(Data records)
-----

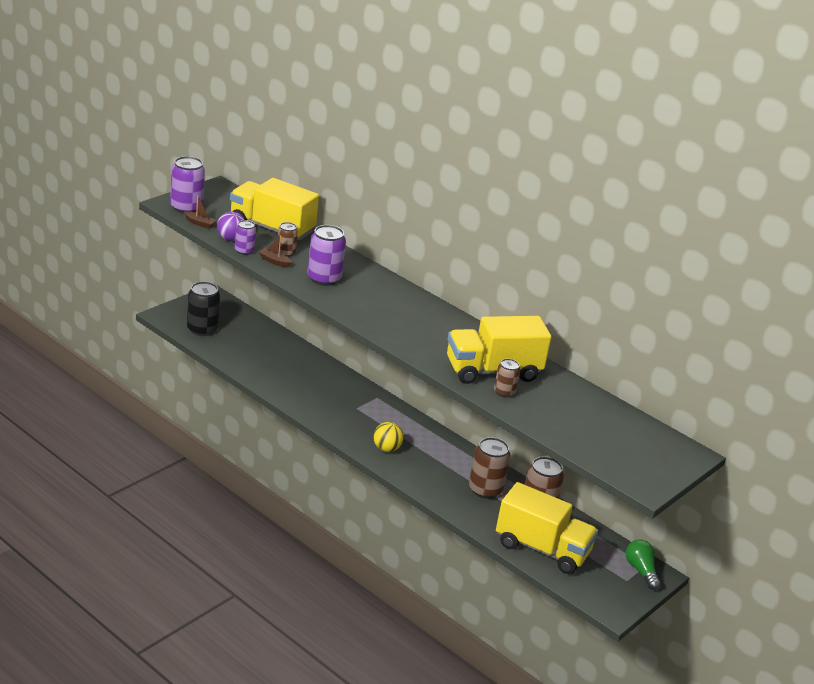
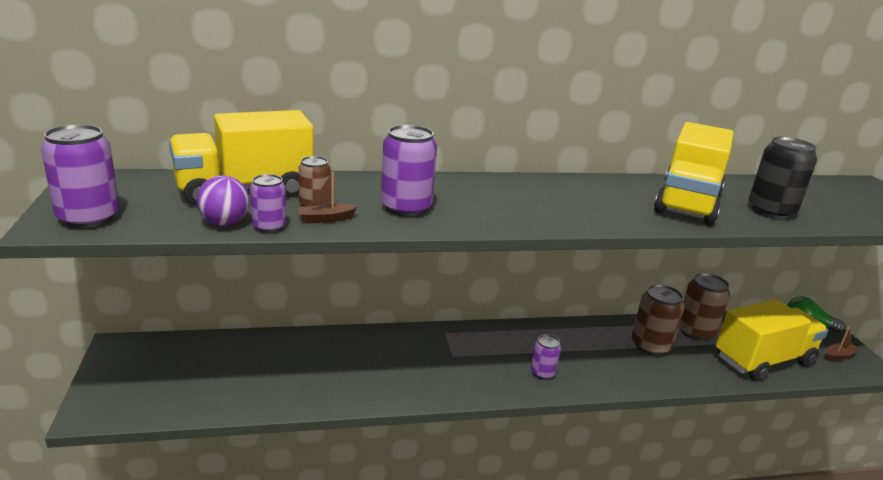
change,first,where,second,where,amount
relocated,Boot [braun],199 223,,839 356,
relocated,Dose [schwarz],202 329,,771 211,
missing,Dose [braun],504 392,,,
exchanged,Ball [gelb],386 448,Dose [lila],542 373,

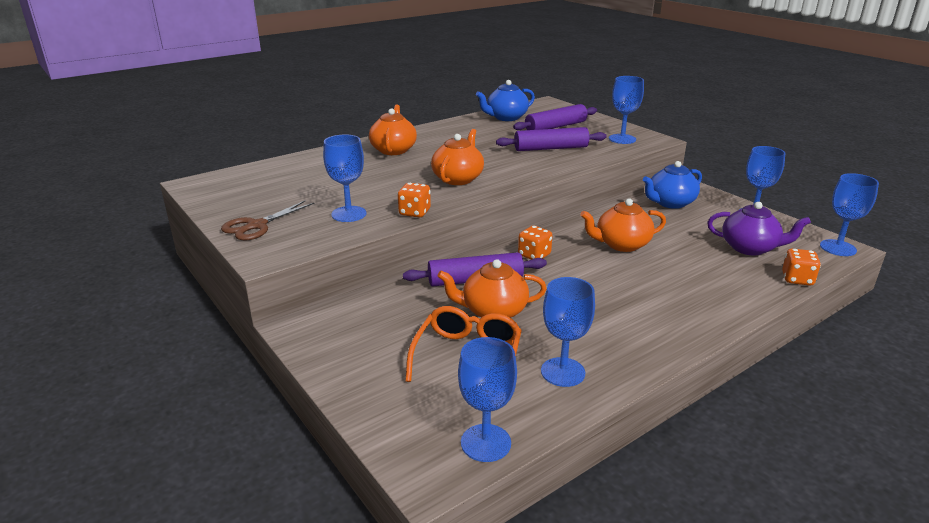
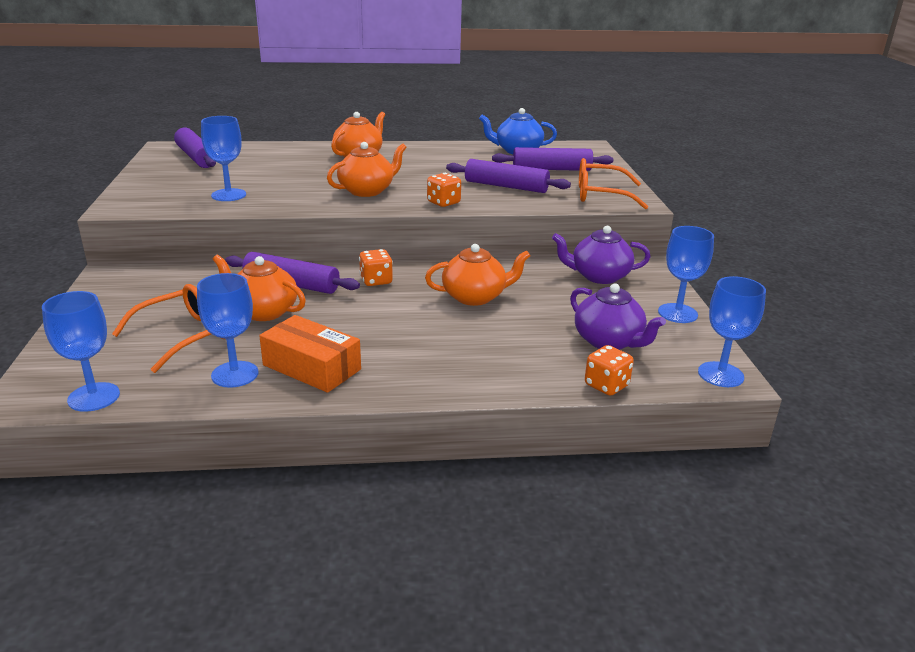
change,first,where,second,where,amount
exchanged,Kelch [blau],622 139,Brille [orange],600 195,
colour,Teekanne [blau],670 203,Teekanne [lila],599 276,
relocated,Spielwürfel [orange],414 212,,443 203,
spun,Teekanne [orange],621 244,,475 297,150 degrees clockwise
missing,Schere [braun],257 225,,,
appeared,,,Nudelholz [lila],196 157,
appeared,,,Schachtel [orange],312 367,

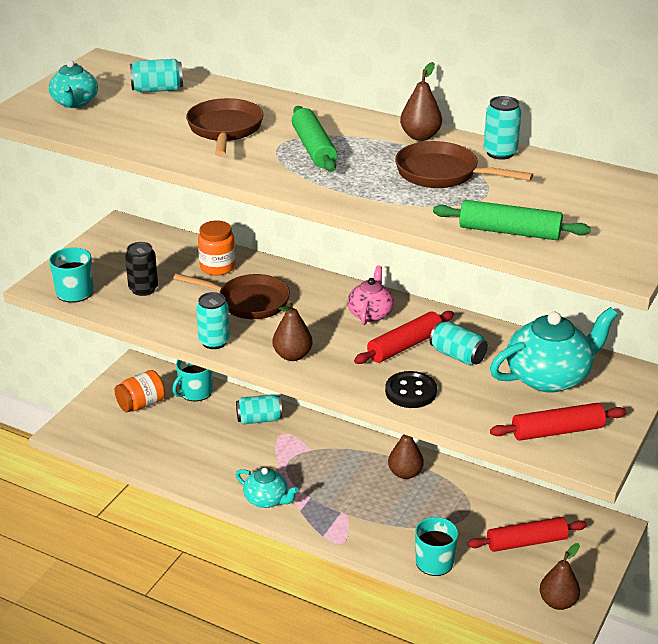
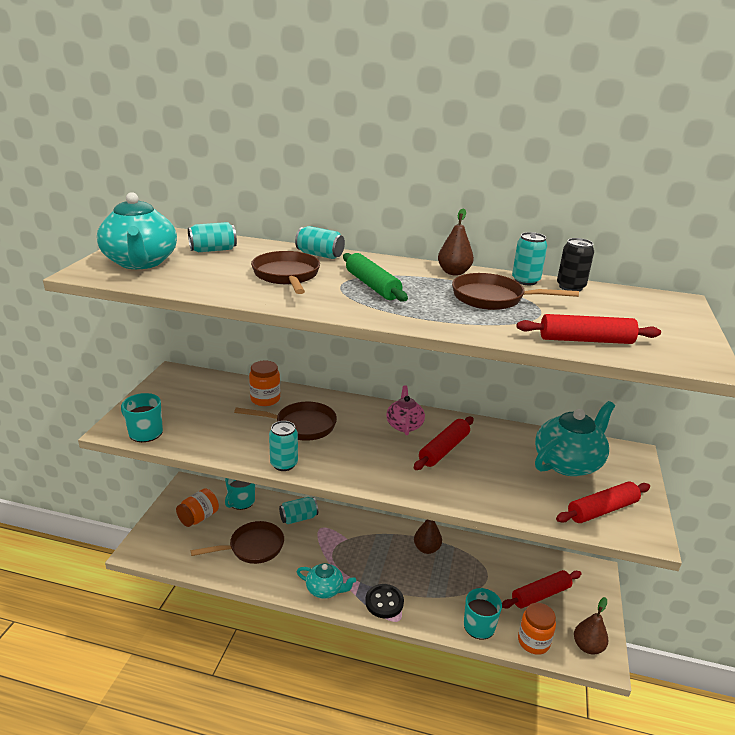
change,first,where,second,where,amount
size,Teekanne [türkis],75 103,,141 262,x1.71
colour,Nudelholz [grün],509 232,Nudelholz [rot],585 340,
relocated,Dose [schwarz],143 289,,570 287,
missing,Birne [braun],292 355,,,
relocated,Dose [türkis],457 356,,320 255,
relocated,Knopf [schwarz],411 392,,384 602,
appeared,,,Pfanne [braun],253 547,
appeared,,,Einmachglas [orange],533 641,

-----

• [What this task involves] Going through the entries above, report how many lines contain the word "missing", with no other text.

• [Response to the task] 3